**Exercise brief**.
Except for the pictures, write out all the records that follow exactly.

**Data provided**.
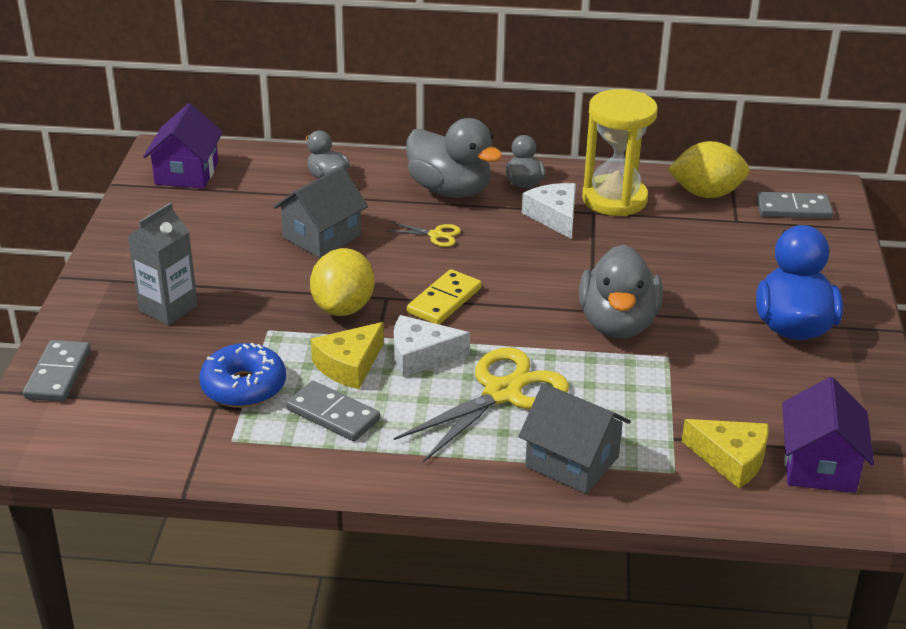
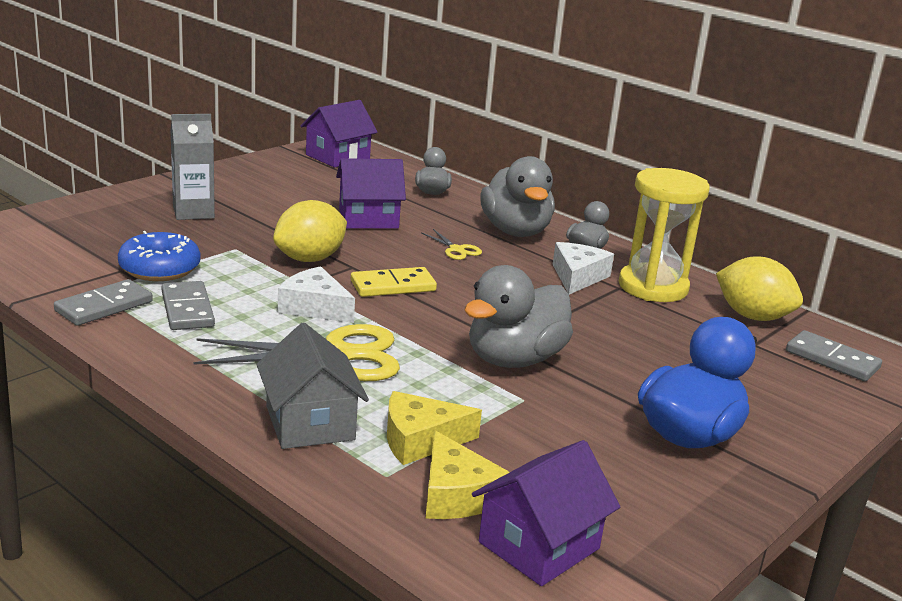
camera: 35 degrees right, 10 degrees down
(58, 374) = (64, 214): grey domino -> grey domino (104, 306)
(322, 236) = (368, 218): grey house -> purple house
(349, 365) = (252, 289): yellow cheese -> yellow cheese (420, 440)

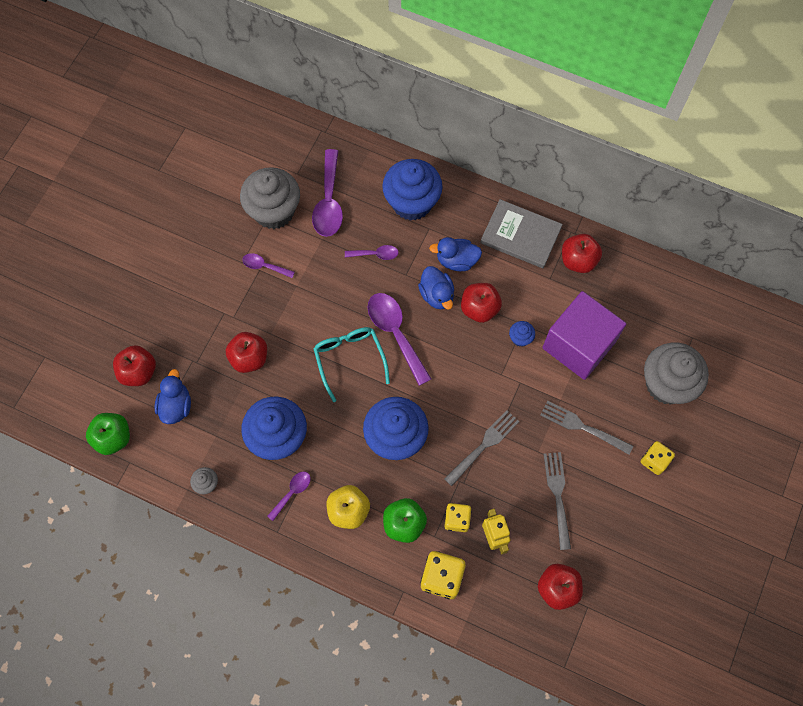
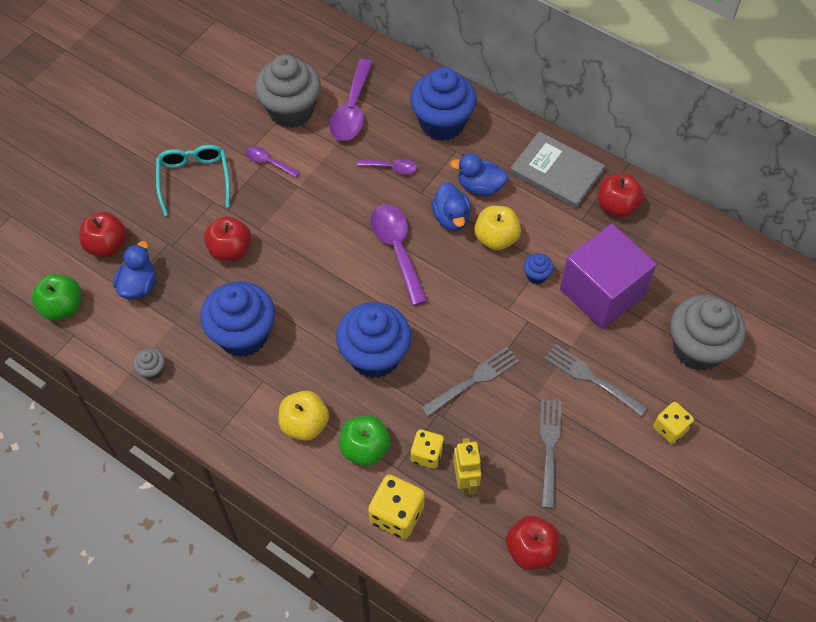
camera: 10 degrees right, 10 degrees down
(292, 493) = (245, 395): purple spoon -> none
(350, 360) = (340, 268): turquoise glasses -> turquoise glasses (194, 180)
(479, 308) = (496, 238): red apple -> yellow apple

**Response below**.
camera: 35 degrees right, 10 degrees down
(58, 374) = (64, 214): grey domino -> grey domino (104, 306)
(322, 236) = (368, 218): grey house -> purple house
(349, 365) = (252, 289): yellow cheese -> yellow cheese (420, 440)

camera: 10 degrees right, 10 degrees down
(292, 493) = (245, 395): purple spoon -> none
(350, 360) = (340, 268): turquoise glasses -> turquoise glasses (194, 180)
(479, 308) = (496, 238): red apple -> yellow apple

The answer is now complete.